AIM OF THE EXERCISE:
Going from the line that contains "none -> tan plate A12:B12 level 1" through the last line of the records, set down each line again exactly, both included, with pictures left out.

MATERIAL FOR THIS TASK:
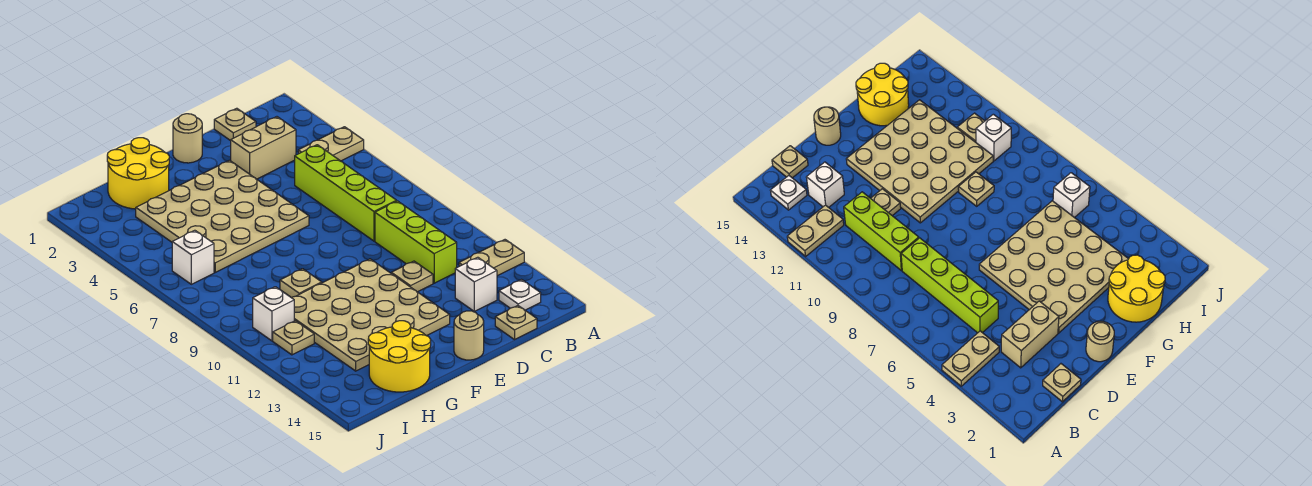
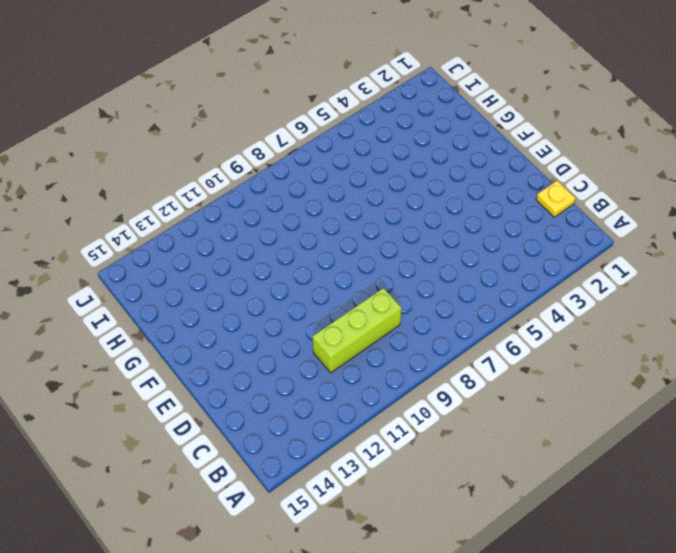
yellow plate C1 level 1 -> tan plate C1 level 1
none -> tan plate A4:B4 level 1
none -> tan plate A12:B12 level 1
none -> white plate B14 level 1

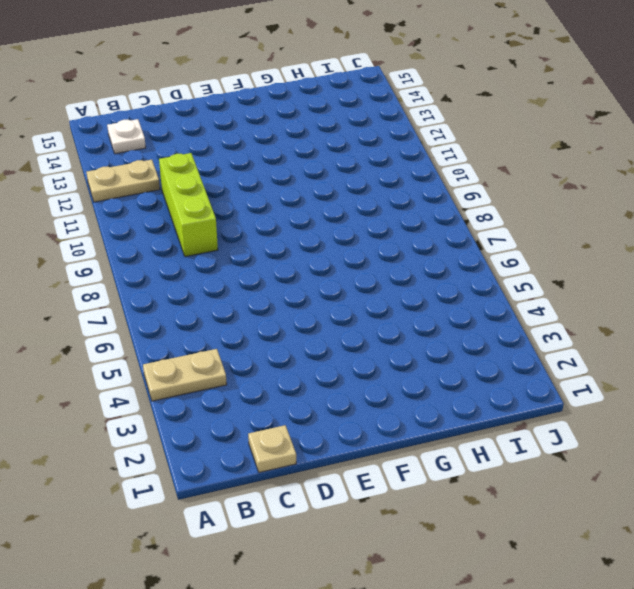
none -> tan brick C3:D3 level 1
none -> lime brick C5:C8 level 1
none -> white brick C13 level 1

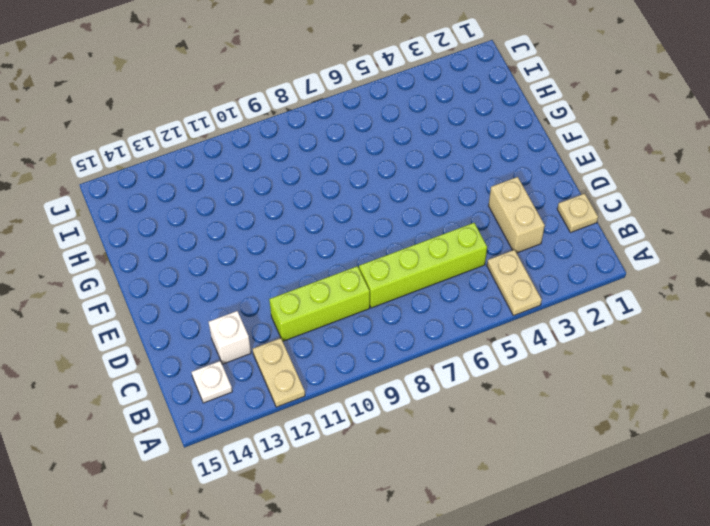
none -> tan plate C15 level 1
none -> tan plate D11 level 1
none -> tan round brick E1 level 1

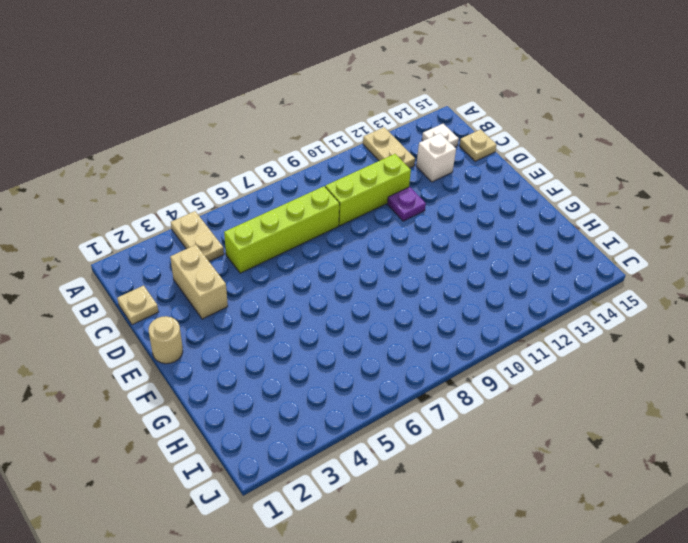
purple plate D11 level 1 -> tan plate D11 level 1
none -> tan plate E3:H6 level 1
none -> tan plate E10:H13 level 1
none -> tan round brick E15 level 1

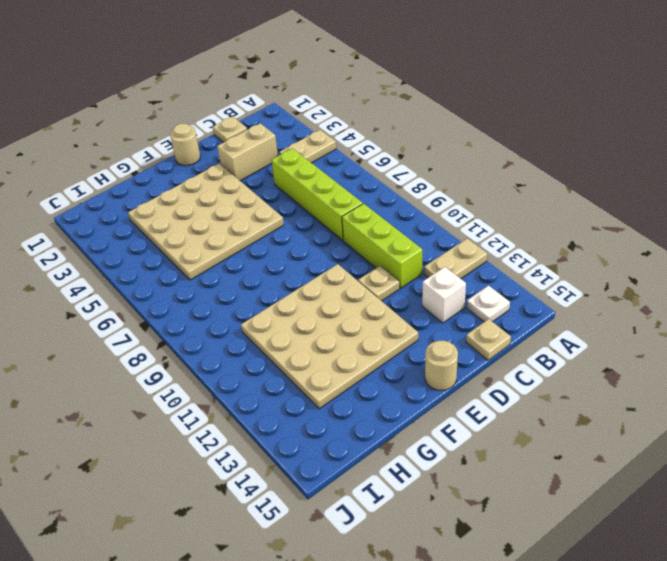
none -> yellow round brick G1:H2 level 1
none -> tan plate G9 level 1
none -> yellow round brick G14:H15 level 1

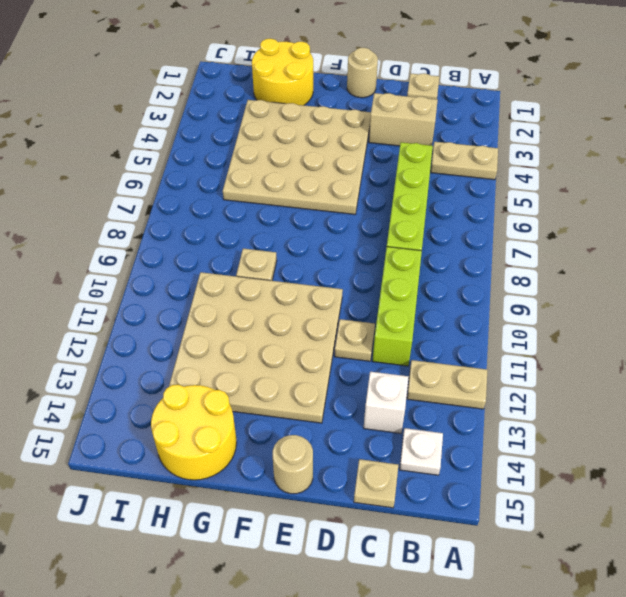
none -> white brick I6 level 1
none -> white brick I10 level 1
none -> tan plate I11 level 1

RESULT FOR THIS EXERCISE:
none -> tan plate A12:B12 level 1
none -> white plate B14 level 1

none -> tan brick C3:D3 level 1
none -> lime brick C5:C8 level 1
none -> white brick C13 level 1

none -> tan plate C15 level 1
none -> tan plate D11 level 1
none -> tan round brick E1 level 1

purple plate D11 level 1 -> tan plate D11 level 1
none -> tan plate E3:H6 level 1
none -> tan plate E10:H13 level 1
none -> tan round brick E15 level 1

none -> yellow round brick G1:H2 level 1
none -> tan plate G9 level 1
none -> yellow round brick G14:H15 level 1

none -> white brick I6 level 1
none -> white brick I10 level 1
none -> tan plate I11 level 1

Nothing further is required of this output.